:: Source records ::
■ ■ ■ ■ ■

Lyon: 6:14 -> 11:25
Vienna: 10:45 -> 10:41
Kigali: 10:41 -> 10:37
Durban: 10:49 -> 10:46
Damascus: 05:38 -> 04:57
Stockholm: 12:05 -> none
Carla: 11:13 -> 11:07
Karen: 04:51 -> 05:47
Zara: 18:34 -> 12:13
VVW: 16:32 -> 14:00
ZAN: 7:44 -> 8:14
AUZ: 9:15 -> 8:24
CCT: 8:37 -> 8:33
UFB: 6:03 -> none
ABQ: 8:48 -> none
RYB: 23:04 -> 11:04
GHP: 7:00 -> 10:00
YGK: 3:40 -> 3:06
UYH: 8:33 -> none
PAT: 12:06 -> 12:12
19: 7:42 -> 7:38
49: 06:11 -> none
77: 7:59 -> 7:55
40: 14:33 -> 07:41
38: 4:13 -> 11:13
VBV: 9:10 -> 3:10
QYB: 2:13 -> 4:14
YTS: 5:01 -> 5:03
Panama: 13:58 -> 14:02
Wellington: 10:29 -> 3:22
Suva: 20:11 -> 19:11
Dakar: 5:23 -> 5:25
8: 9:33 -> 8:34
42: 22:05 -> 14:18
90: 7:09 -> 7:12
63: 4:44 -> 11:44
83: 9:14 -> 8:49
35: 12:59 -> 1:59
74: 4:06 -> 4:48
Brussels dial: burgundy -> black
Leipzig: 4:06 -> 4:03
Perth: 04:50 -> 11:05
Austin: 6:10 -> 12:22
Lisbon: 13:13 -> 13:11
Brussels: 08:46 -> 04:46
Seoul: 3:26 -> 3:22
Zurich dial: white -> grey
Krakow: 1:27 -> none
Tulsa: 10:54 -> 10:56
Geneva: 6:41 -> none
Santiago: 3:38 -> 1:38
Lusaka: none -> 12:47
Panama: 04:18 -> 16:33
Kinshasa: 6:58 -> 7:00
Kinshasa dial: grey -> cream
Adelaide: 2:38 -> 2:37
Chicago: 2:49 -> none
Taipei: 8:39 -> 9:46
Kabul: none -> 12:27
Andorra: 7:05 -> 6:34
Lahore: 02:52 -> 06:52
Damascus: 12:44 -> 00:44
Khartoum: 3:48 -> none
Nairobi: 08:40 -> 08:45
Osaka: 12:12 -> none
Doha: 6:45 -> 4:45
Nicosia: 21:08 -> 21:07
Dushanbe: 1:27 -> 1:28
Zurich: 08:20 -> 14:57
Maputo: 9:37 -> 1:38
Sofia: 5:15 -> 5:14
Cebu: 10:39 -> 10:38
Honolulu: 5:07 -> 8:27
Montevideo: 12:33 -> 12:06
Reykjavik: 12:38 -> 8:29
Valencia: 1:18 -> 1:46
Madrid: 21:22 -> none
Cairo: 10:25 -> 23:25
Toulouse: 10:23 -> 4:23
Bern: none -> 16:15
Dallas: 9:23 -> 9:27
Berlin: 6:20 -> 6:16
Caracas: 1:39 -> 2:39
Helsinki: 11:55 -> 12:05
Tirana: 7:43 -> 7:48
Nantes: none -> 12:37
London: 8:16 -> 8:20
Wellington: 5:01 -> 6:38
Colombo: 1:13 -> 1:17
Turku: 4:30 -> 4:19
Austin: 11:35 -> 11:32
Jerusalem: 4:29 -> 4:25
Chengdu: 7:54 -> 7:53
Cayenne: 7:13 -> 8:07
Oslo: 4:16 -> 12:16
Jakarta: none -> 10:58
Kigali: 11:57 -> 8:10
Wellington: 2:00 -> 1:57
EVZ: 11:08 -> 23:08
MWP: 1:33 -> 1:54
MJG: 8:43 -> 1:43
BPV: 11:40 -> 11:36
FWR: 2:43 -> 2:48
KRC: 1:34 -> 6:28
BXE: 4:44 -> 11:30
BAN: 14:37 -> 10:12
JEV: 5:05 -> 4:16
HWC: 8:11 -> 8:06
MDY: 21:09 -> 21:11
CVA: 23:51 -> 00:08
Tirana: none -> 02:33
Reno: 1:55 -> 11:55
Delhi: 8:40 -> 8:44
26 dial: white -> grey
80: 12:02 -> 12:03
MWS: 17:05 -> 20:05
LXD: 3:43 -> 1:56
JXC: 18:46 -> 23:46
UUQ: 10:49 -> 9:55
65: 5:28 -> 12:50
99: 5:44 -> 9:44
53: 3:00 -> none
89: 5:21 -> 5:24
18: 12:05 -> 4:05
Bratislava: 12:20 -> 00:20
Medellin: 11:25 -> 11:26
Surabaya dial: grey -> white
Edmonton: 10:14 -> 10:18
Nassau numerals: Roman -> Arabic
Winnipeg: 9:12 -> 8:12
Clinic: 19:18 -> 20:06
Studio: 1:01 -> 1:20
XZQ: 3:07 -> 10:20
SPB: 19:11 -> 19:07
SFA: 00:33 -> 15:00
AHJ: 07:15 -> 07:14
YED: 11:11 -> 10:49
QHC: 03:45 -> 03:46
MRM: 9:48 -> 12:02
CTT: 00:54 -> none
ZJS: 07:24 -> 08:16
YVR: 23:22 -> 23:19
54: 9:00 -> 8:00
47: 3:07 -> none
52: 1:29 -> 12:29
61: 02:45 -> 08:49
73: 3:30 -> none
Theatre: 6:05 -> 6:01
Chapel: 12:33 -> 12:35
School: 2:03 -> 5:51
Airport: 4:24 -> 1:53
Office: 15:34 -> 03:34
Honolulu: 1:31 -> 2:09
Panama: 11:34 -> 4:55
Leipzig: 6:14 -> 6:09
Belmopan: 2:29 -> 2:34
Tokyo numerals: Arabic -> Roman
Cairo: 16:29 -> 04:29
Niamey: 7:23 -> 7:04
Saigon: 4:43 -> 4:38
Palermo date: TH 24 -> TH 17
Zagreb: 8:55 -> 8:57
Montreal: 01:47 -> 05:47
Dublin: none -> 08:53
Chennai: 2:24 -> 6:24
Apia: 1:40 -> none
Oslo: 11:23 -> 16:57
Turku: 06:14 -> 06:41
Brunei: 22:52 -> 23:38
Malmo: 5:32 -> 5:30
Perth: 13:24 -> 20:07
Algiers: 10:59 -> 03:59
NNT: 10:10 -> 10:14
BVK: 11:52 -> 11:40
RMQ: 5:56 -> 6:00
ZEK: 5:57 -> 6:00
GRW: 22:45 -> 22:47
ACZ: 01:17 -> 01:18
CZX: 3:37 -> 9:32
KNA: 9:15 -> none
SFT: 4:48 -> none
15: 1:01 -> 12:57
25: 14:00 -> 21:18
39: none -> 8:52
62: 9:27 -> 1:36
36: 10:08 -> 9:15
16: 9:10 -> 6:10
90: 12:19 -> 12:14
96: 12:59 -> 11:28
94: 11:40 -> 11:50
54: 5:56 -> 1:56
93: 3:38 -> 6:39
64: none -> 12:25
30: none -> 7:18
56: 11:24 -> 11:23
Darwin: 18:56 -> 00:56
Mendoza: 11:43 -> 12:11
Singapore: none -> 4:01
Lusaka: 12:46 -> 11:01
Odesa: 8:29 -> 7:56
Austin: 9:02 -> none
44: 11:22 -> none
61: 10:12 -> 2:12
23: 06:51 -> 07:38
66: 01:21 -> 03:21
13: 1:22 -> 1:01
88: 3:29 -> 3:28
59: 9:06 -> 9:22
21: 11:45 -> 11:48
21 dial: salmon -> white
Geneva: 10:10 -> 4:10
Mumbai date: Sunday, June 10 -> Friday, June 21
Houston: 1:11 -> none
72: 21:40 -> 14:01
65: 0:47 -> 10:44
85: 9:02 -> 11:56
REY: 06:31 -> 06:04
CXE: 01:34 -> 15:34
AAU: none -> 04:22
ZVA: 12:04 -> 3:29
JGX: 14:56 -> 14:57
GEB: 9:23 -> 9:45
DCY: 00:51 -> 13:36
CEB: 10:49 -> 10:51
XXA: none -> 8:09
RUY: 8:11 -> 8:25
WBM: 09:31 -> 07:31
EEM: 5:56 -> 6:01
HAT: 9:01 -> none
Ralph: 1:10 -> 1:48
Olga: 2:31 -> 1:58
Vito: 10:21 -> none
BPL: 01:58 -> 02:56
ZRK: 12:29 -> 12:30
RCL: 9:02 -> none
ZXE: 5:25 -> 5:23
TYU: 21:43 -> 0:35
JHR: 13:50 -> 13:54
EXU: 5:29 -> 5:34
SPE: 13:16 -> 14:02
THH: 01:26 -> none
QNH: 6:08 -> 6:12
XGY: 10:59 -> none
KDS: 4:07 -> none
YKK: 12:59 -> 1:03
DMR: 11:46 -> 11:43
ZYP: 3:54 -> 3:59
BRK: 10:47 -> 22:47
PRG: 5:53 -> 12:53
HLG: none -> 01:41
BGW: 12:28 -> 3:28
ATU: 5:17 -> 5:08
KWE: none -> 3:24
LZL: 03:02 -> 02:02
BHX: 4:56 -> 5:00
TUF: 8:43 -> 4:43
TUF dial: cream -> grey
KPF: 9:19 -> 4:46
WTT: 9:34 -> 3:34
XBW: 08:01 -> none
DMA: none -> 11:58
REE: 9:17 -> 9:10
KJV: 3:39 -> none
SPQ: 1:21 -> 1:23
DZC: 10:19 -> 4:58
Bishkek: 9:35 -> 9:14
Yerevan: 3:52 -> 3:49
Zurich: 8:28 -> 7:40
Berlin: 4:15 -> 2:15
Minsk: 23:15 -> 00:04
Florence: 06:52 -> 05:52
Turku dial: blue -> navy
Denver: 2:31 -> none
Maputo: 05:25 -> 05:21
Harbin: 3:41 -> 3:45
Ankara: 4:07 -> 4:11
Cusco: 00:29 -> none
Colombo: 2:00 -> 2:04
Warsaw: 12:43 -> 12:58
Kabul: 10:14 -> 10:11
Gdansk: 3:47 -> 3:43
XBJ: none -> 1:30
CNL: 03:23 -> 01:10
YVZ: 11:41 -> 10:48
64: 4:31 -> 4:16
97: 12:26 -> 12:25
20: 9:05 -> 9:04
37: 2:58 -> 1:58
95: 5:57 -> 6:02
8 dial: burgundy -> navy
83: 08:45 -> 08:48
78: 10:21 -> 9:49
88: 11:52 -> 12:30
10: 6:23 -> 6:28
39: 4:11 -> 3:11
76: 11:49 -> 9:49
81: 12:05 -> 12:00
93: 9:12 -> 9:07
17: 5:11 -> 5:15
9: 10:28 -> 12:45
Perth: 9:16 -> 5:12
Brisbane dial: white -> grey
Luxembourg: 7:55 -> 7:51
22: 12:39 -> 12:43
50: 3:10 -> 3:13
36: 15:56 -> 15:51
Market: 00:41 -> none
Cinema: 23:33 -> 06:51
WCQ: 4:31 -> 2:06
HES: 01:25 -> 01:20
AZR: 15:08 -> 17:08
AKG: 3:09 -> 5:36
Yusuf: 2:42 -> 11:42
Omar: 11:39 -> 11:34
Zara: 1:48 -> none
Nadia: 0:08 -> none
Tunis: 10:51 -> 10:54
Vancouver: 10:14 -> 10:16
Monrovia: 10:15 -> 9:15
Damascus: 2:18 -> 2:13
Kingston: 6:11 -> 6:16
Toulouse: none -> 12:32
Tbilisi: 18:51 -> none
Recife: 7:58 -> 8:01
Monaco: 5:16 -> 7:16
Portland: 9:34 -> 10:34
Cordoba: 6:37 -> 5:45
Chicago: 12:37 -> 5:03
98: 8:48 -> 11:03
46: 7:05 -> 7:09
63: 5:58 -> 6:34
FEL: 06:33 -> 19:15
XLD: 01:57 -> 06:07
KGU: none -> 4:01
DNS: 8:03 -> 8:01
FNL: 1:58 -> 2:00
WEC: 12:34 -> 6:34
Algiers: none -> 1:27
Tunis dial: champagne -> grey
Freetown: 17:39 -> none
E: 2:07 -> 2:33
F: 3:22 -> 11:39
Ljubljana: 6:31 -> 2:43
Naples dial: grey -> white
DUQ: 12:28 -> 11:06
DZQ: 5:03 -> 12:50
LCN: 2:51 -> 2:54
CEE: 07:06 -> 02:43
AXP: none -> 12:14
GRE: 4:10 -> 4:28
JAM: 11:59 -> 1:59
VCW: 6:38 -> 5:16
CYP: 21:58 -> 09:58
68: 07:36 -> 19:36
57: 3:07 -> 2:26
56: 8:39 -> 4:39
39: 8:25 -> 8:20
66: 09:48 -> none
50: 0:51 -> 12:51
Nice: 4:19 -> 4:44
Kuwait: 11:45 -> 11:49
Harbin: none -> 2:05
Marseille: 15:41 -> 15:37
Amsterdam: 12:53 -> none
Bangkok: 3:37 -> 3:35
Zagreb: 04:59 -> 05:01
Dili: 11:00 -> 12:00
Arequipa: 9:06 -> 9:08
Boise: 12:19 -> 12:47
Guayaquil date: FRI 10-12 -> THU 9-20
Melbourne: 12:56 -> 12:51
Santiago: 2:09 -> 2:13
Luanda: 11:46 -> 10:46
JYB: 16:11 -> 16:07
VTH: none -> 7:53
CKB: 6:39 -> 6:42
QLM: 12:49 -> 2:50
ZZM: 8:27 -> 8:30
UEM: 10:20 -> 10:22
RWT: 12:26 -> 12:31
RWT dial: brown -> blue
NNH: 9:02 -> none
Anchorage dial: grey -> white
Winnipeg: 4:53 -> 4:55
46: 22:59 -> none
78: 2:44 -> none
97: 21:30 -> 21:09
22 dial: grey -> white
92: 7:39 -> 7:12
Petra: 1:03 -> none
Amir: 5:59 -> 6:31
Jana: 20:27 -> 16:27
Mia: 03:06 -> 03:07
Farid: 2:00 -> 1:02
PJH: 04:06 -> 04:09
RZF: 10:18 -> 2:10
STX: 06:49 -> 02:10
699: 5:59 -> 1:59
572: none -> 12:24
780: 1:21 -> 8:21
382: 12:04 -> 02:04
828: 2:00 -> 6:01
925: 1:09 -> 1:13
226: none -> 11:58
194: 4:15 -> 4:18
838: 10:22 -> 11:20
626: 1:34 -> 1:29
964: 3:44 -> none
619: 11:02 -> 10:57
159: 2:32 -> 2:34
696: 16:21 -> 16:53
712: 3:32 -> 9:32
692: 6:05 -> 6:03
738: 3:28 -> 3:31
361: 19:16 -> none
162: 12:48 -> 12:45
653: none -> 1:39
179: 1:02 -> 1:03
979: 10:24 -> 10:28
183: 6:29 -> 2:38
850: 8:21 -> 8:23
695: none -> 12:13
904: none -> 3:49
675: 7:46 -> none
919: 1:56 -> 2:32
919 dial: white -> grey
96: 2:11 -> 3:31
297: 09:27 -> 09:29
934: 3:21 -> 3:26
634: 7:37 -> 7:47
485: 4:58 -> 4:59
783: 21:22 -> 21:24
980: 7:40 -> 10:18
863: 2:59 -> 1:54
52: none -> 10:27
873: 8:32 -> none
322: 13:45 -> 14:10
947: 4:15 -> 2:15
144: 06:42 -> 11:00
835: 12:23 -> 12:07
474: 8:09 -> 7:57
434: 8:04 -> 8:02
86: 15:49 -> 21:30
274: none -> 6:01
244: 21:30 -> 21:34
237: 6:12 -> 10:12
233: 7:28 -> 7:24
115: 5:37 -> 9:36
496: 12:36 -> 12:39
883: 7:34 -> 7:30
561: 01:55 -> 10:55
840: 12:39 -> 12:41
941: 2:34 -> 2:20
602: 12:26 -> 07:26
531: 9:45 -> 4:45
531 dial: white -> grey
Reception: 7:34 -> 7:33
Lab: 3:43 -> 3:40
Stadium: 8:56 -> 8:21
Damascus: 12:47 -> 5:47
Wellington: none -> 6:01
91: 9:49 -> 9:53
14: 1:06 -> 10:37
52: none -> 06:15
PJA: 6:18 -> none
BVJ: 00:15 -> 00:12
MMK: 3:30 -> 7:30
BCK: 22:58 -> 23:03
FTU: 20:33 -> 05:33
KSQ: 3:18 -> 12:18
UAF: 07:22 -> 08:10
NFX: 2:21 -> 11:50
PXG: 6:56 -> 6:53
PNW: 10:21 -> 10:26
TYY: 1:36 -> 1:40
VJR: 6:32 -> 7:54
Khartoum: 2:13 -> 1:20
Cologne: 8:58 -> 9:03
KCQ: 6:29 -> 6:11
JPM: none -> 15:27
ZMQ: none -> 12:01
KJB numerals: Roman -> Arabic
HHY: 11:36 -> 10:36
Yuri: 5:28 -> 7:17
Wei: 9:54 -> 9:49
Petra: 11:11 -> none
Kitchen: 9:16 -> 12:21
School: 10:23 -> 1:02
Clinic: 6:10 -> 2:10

■ ■ ■ ■ ■

:: Exercise prompt ::
Copy out the rows from the first one through the row containing "Nicosia: 21:08 -> 21:07", including both ends, without changing anything.

:: Solution to this task ::
Lyon: 6:14 -> 11:25
Vienna: 10:45 -> 10:41
Kigali: 10:41 -> 10:37
Durban: 10:49 -> 10:46
Damascus: 05:38 -> 04:57
Stockholm: 12:05 -> none
Carla: 11:13 -> 11:07
Karen: 04:51 -> 05:47
Zara: 18:34 -> 12:13
VVW: 16:32 -> 14:00
ZAN: 7:44 -> 8:14
AUZ: 9:15 -> 8:24
CCT: 8:37 -> 8:33
UFB: 6:03 -> none
ABQ: 8:48 -> none
RYB: 23:04 -> 11:04
GHP: 7:00 -> 10:00
YGK: 3:40 -> 3:06
UYH: 8:33 -> none
PAT: 12:06 -> 12:12
19: 7:42 -> 7:38
49: 06:11 -> none
77: 7:59 -> 7:55
40: 14:33 -> 07:41
38: 4:13 -> 11:13
VBV: 9:10 -> 3:10
QYB: 2:13 -> 4:14
YTS: 5:01 -> 5:03
Panama: 13:58 -> 14:02
Wellington: 10:29 -> 3:22
Suva: 20:11 -> 19:11
Dakar: 5:23 -> 5:25
8: 9:33 -> 8:34
42: 22:05 -> 14:18
90: 7:09 -> 7:12
63: 4:44 -> 11:44
83: 9:14 -> 8:49
35: 12:59 -> 1:59
74: 4:06 -> 4:48
Brussels dial: burgundy -> black
Leipzig: 4:06 -> 4:03
Perth: 04:50 -> 11:05
Austin: 6:10 -> 12:22
Lisbon: 13:13 -> 13:11
Brussels: 08:46 -> 04:46
Seoul: 3:26 -> 3:22
Zurich dial: white -> grey
Krakow: 1:27 -> none
Tulsa: 10:54 -> 10:56
Geneva: 6:41 -> none
Santiago: 3:38 -> 1:38
Lusaka: none -> 12:47
Panama: 04:18 -> 16:33
Kinshasa: 6:58 -> 7:00
Kinshasa dial: grey -> cream
Adelaide: 2:38 -> 2:37
Chicago: 2:49 -> none
Taipei: 8:39 -> 9:46
Kabul: none -> 12:27
Andorra: 7:05 -> 6:34
Lahore: 02:52 -> 06:52
Damascus: 12:44 -> 00:44
Khartoum: 3:48 -> none
Nairobi: 08:40 -> 08:45
Osaka: 12:12 -> none
Doha: 6:45 -> 4:45
Nicosia: 21:08 -> 21:07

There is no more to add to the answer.